[Records from a data source]
□ □ □ □
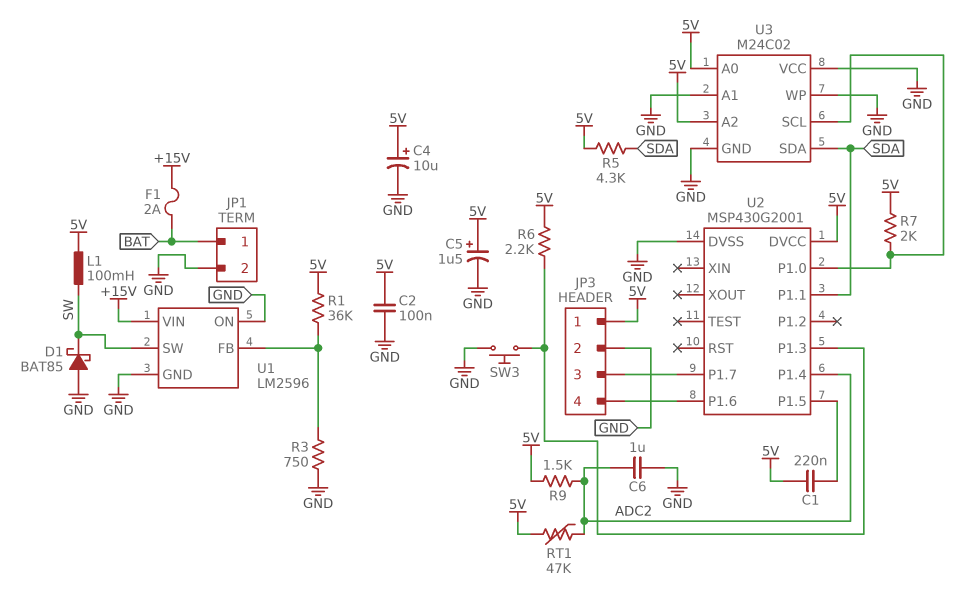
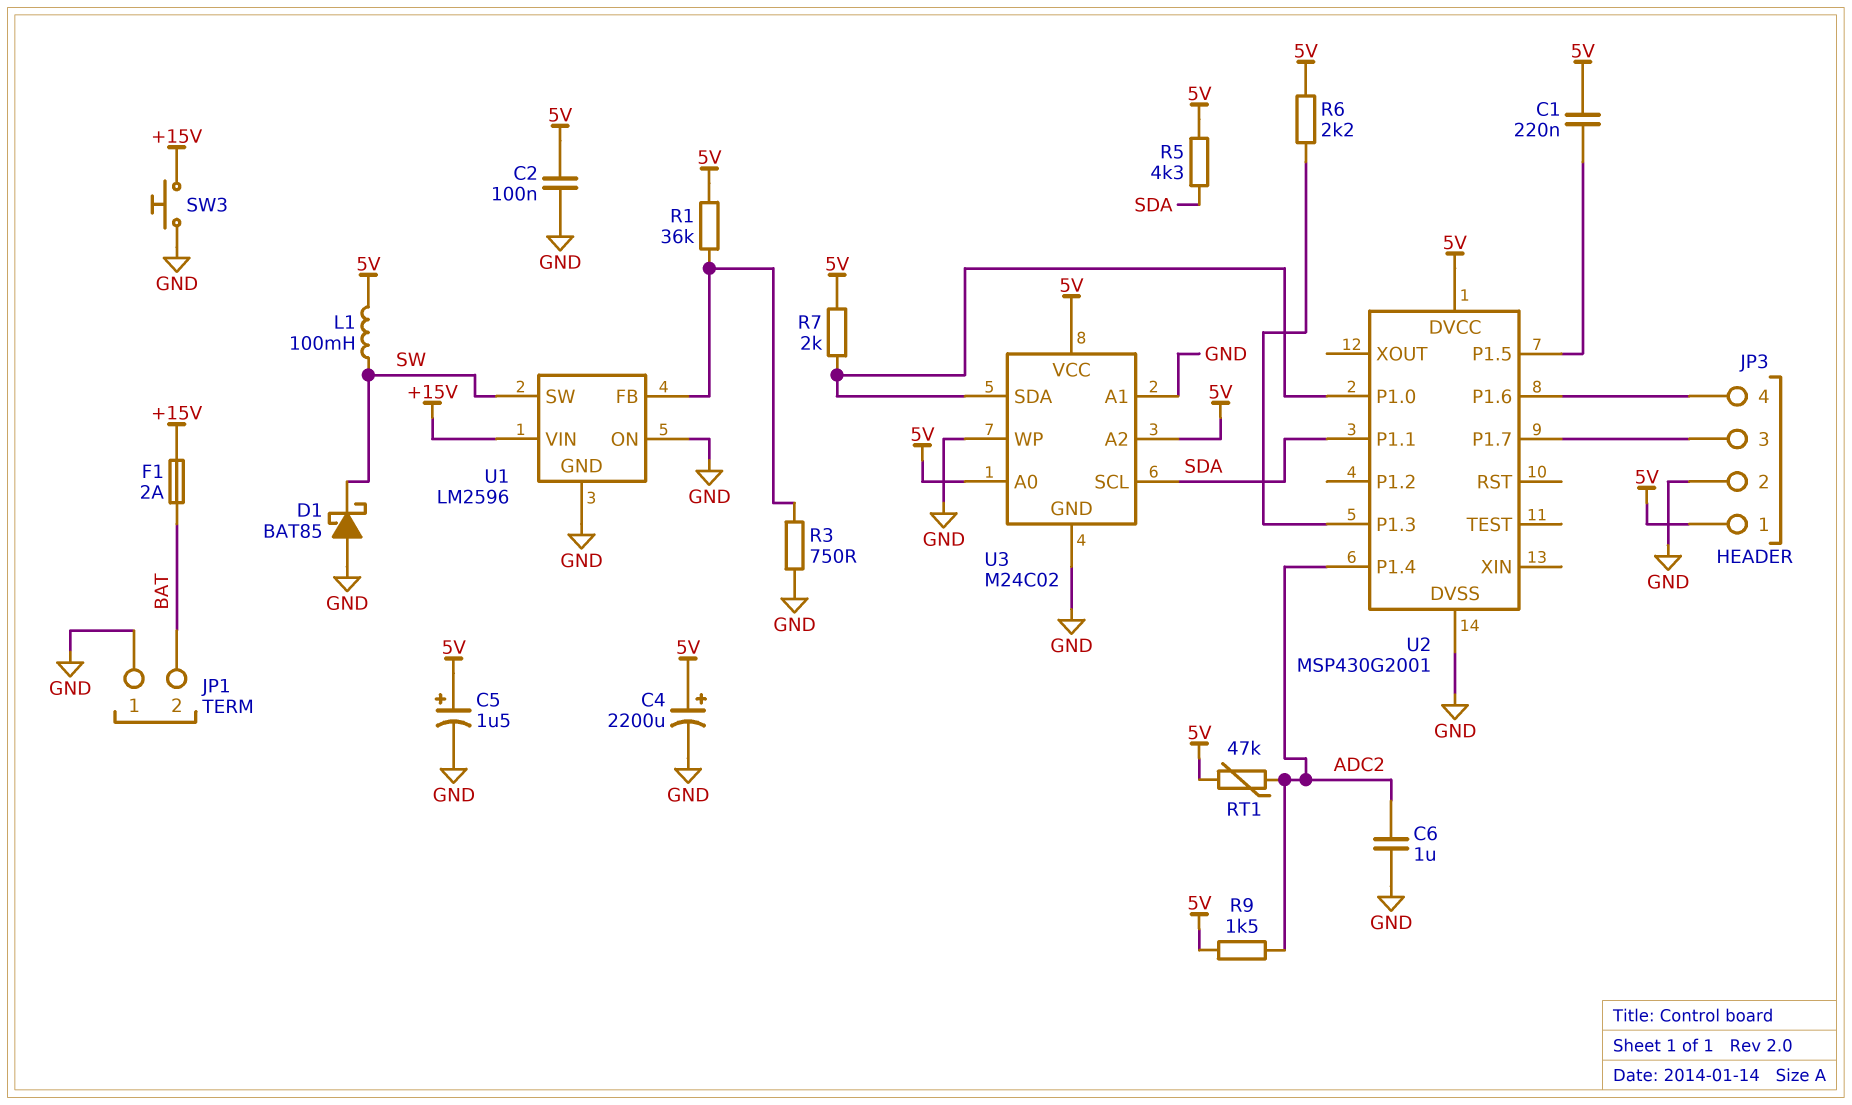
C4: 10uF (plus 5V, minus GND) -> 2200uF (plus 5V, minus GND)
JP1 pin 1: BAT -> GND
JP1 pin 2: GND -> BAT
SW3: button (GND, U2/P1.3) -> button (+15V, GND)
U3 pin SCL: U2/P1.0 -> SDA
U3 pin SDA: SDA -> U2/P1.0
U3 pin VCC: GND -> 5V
□ □ □ □
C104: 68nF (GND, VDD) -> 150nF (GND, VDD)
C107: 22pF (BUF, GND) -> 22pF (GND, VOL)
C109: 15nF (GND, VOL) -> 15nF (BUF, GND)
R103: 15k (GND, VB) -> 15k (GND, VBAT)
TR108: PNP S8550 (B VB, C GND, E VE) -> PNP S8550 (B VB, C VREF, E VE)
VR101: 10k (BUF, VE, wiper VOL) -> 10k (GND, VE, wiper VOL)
□ □ □ □
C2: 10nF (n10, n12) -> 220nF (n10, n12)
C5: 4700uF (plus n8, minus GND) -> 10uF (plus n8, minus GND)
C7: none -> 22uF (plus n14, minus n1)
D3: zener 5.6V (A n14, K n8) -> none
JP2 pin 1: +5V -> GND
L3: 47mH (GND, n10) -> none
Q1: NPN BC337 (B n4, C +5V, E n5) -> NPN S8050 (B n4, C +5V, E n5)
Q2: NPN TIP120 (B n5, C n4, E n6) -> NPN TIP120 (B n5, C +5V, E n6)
□ □ □ □
_Your objective_: I'd like the lines above from the one with "C109: 15nF (GND, VOL) -> 15nF (BUF, GND)" up to and including the one with "VR101: 10k (BUF, VE, wiper" copied exactly, with no other lines.

_Written solution_:
C109: 15nF (GND, VOL) -> 15nF (BUF, GND)
R103: 15k (GND, VB) -> 15k (GND, VBAT)
TR108: PNP S8550 (B VB, C GND, E VE) -> PNP S8550 (B VB, C VREF, E VE)
VR101: 10k (BUF, VE, wiper VOL) -> 10k (GND, VE, wiper VOL)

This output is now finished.